## Work to complete
Read through the entries below and copy each line where "yellow" turns up.

## Material shown
#####

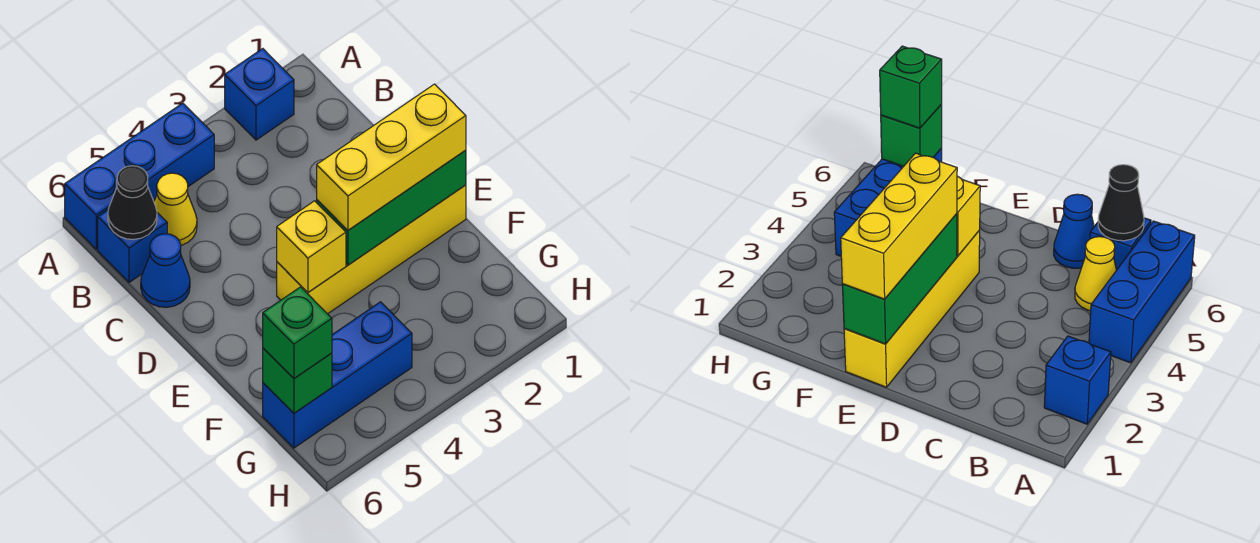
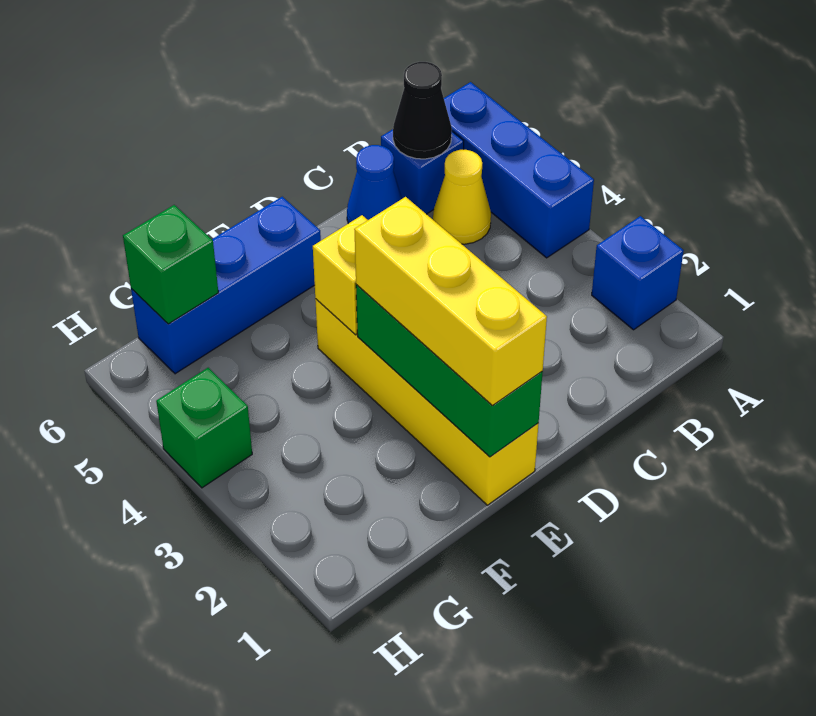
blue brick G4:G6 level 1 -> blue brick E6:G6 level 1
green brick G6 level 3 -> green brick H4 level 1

#####

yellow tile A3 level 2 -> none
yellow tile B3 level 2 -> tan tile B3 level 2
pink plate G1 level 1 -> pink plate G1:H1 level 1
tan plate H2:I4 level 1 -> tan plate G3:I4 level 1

#####

## Finished exercise
yellow tile A3 level 2 -> none
yellow tile B3 level 2 -> tan tile B3 level 2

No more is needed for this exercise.